Extracted records →
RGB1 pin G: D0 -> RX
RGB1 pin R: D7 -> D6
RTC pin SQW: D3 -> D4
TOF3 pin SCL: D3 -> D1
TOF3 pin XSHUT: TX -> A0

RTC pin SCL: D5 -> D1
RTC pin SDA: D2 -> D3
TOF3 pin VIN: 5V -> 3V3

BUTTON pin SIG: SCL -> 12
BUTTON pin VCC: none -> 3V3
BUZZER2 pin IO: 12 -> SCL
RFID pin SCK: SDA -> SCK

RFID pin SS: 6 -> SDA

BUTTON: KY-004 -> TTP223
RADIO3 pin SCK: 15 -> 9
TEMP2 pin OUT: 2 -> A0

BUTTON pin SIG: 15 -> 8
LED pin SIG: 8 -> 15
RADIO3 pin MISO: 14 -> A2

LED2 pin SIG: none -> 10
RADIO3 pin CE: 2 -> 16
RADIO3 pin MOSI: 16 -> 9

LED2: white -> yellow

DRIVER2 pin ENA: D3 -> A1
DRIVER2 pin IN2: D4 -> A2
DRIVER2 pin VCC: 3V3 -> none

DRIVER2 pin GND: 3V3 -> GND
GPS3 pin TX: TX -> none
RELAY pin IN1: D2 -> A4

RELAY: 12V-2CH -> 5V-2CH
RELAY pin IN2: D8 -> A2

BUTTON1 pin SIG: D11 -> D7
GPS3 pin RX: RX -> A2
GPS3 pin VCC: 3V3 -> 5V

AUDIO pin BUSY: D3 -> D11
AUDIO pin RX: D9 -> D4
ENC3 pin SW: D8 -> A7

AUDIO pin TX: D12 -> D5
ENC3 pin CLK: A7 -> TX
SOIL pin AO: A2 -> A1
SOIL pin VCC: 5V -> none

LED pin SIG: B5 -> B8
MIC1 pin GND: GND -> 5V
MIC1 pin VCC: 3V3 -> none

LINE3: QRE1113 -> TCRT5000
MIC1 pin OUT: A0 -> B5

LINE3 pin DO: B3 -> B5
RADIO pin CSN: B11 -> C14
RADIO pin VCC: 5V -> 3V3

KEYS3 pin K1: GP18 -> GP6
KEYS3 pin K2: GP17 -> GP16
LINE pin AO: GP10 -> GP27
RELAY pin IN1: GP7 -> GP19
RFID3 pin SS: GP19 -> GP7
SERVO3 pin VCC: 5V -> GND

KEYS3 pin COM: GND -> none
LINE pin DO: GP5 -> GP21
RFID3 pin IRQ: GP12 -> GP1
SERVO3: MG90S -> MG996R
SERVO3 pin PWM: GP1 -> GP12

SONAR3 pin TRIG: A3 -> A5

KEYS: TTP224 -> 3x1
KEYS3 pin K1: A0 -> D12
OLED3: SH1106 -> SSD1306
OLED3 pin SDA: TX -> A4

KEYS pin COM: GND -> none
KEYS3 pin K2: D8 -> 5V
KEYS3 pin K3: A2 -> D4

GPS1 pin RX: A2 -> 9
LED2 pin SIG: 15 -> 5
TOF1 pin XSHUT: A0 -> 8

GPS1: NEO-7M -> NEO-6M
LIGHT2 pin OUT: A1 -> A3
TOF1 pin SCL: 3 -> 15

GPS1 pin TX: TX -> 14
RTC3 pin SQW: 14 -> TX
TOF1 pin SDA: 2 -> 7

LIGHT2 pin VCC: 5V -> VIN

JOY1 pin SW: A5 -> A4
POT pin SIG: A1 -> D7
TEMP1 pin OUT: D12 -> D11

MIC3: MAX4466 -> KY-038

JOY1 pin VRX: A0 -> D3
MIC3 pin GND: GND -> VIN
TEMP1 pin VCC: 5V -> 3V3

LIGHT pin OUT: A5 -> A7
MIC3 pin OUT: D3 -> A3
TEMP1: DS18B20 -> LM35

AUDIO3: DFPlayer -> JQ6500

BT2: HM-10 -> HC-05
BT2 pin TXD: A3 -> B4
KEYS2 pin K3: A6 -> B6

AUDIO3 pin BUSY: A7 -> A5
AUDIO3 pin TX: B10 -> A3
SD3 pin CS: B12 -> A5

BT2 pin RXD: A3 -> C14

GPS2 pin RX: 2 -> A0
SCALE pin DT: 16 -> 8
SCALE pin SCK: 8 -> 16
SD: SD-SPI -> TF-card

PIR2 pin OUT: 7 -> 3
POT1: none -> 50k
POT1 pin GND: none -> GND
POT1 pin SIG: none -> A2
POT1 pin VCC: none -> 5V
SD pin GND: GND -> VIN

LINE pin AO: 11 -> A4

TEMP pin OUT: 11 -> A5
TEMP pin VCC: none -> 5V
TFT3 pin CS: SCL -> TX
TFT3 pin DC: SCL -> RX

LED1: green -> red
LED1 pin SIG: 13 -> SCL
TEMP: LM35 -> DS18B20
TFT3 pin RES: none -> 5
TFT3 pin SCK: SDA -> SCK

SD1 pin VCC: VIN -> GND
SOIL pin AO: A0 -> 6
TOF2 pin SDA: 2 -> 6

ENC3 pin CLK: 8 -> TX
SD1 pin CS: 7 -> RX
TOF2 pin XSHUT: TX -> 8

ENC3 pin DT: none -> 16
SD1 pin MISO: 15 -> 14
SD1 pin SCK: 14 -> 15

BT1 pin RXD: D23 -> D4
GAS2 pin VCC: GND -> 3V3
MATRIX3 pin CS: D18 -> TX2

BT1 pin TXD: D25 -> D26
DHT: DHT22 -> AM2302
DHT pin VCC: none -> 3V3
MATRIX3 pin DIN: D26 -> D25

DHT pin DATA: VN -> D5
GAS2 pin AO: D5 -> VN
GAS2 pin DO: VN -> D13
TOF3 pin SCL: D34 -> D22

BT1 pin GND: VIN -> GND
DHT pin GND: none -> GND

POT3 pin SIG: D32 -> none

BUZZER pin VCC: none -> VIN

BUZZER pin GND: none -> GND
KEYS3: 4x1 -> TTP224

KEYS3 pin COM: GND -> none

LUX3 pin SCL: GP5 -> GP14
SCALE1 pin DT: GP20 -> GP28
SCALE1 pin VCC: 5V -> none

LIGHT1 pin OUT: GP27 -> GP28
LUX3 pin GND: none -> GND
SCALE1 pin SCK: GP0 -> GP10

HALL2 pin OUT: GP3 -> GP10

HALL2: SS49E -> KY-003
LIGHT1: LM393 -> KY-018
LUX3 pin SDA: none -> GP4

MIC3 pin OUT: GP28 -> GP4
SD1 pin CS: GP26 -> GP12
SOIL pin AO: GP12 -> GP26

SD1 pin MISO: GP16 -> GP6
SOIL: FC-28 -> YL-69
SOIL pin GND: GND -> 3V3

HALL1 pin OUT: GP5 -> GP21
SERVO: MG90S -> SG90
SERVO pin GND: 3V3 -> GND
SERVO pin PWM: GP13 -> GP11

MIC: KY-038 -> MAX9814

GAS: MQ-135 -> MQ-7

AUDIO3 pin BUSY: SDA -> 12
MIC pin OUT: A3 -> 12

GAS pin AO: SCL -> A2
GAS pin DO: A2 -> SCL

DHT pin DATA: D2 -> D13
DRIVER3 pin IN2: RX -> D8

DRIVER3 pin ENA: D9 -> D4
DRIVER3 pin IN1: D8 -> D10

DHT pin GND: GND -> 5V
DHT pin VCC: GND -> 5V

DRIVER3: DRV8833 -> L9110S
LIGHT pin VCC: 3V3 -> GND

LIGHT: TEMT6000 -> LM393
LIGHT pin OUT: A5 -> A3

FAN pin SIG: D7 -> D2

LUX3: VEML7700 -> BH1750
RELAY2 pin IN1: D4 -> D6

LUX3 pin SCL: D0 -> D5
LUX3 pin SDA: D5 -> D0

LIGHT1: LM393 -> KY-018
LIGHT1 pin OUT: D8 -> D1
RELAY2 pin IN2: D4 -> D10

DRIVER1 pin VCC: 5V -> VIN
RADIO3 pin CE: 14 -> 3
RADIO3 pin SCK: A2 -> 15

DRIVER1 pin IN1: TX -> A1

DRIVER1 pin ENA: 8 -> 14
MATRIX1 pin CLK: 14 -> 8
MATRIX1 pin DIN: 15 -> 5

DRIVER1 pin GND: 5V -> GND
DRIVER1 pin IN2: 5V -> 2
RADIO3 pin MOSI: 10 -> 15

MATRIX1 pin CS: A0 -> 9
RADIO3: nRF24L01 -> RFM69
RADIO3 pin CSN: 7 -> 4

Aim of the exercise →
The reply should consist solely of the lines above from the one that has "RADIO pin CSN: B11 -> C14" through the one that has "MIC3 pin OUT: D3 -> A3", reproduced exactly.

The completed task →
RADIO pin CSN: B11 -> C14
RADIO pin VCC: 5V -> 3V3

KEYS3 pin K1: GP18 -> GP6
KEYS3 pin K2: GP17 -> GP16
LINE pin AO: GP10 -> GP27
RELAY pin IN1: GP7 -> GP19
RFID3 pin SS: GP19 -> GP7
SERVO3 pin VCC: 5V -> GND

KEYS3 pin COM: GND -> none
LINE pin DO: GP5 -> GP21
RFID3 pin IRQ: GP12 -> GP1
SERVO3: MG90S -> MG996R
SERVO3 pin PWM: GP1 -> GP12

SONAR3 pin TRIG: A3 -> A5

KEYS: TTP224 -> 3x1
KEYS3 pin K1: A0 -> D12
OLED3: SH1106 -> SSD1306
OLED3 pin SDA: TX -> A4

KEYS pin COM: GND -> none
KEYS3 pin K2: D8 -> 5V
KEYS3 pin K3: A2 -> D4

GPS1 pin RX: A2 -> 9
LED2 pin SIG: 15 -> 5
TOF1 pin XSHUT: A0 -> 8

GPS1: NEO-7M -> NEO-6M
LIGHT2 pin OUT: A1 -> A3
TOF1 pin SCL: 3 -> 15

GPS1 pin TX: TX -> 14
RTC3 pin SQW: 14 -> TX
TOF1 pin SDA: 2 -> 7

LIGHT2 pin VCC: 5V -> VIN

JOY1 pin SW: A5 -> A4
POT pin SIG: A1 -> D7
TEMP1 pin OUT: D12 -> D11

MIC3: MAX4466 -> KY-038

JOY1 pin VRX: A0 -> D3
MIC3 pin GND: GND -> VIN
TEMP1 pin VCC: 5V -> 3V3

LIGHT pin OUT: A5 -> A7
MIC3 pin OUT: D3 -> A3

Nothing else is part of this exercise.